> TRY IT
Skipping any pictures, give all of the records below again exactly.
:: EXERCISE MATERIAL ::
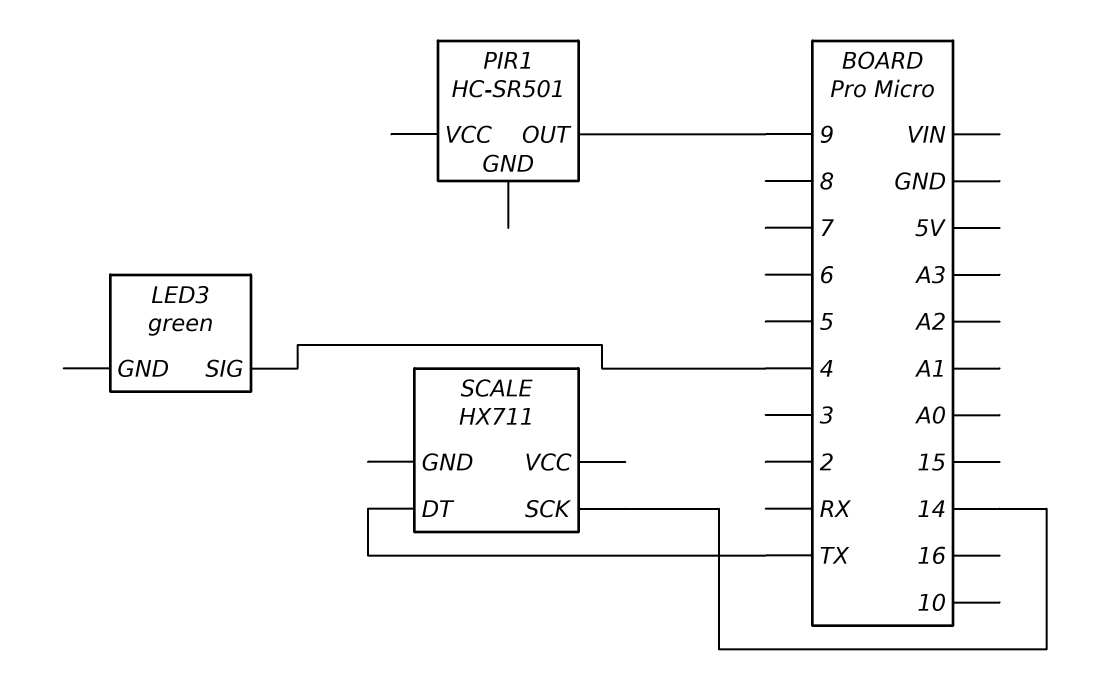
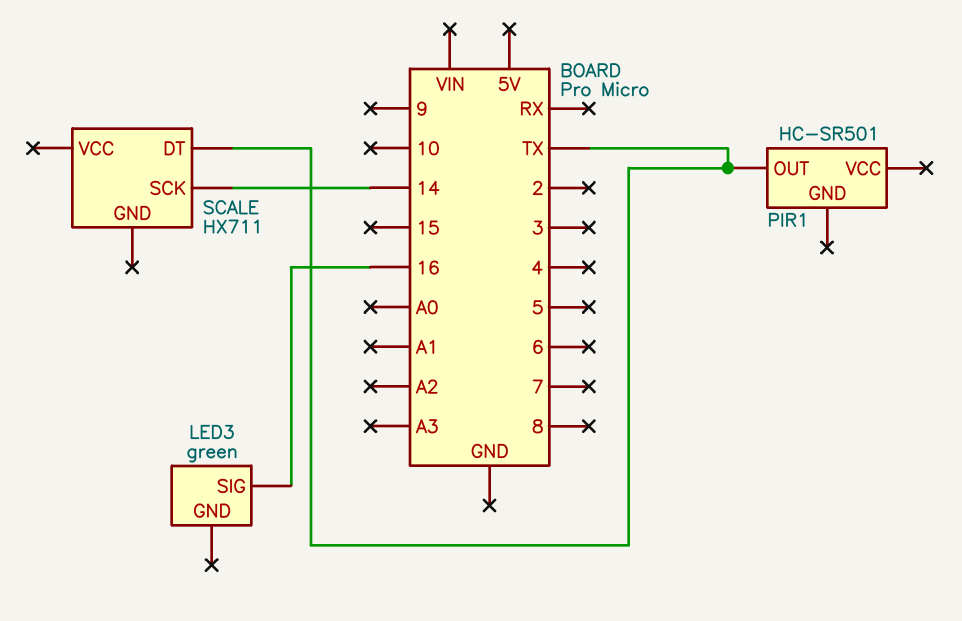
LED3 pin SIG: 4 -> 16
PIR1 pin OUT: 9 -> TX

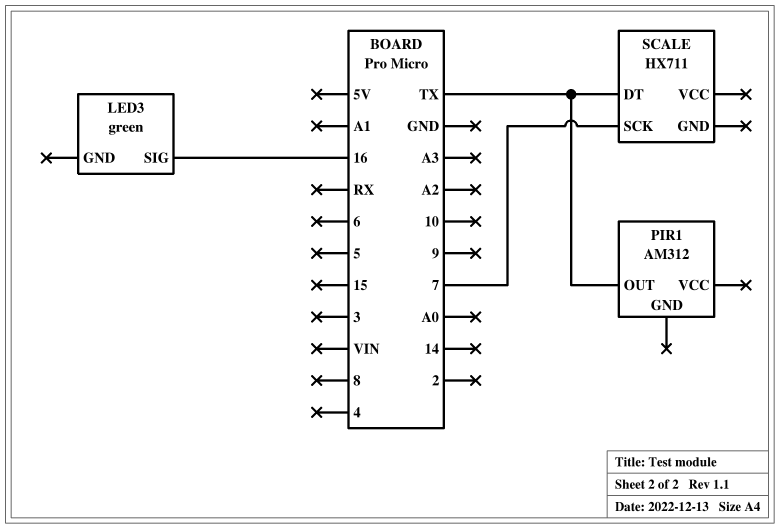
PIR1: HC-SR501 -> AM312
SCALE pin SCK: 14 -> 7

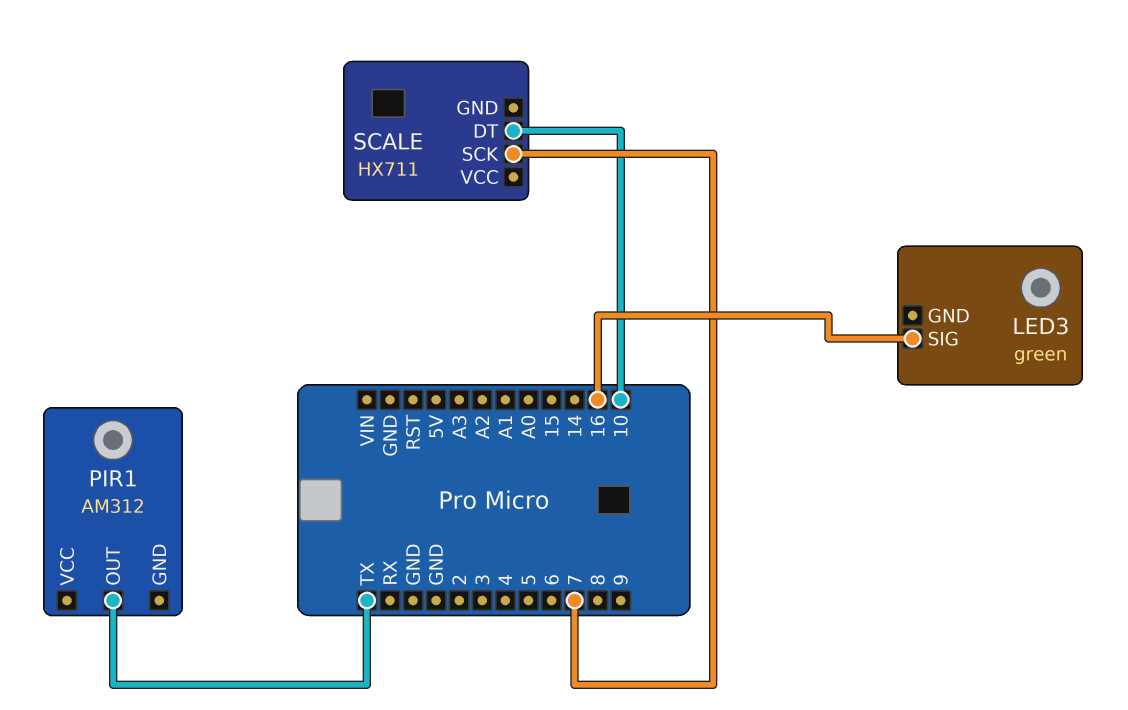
SCALE pin DT: TX -> 10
:::
> TASK RESPONSE
LED3 pin SIG: 4 -> 16
PIR1 pin OUT: 9 -> TX

PIR1: HC-SR501 -> AM312
SCALE pin SCK: 14 -> 7

SCALE pin DT: TX -> 10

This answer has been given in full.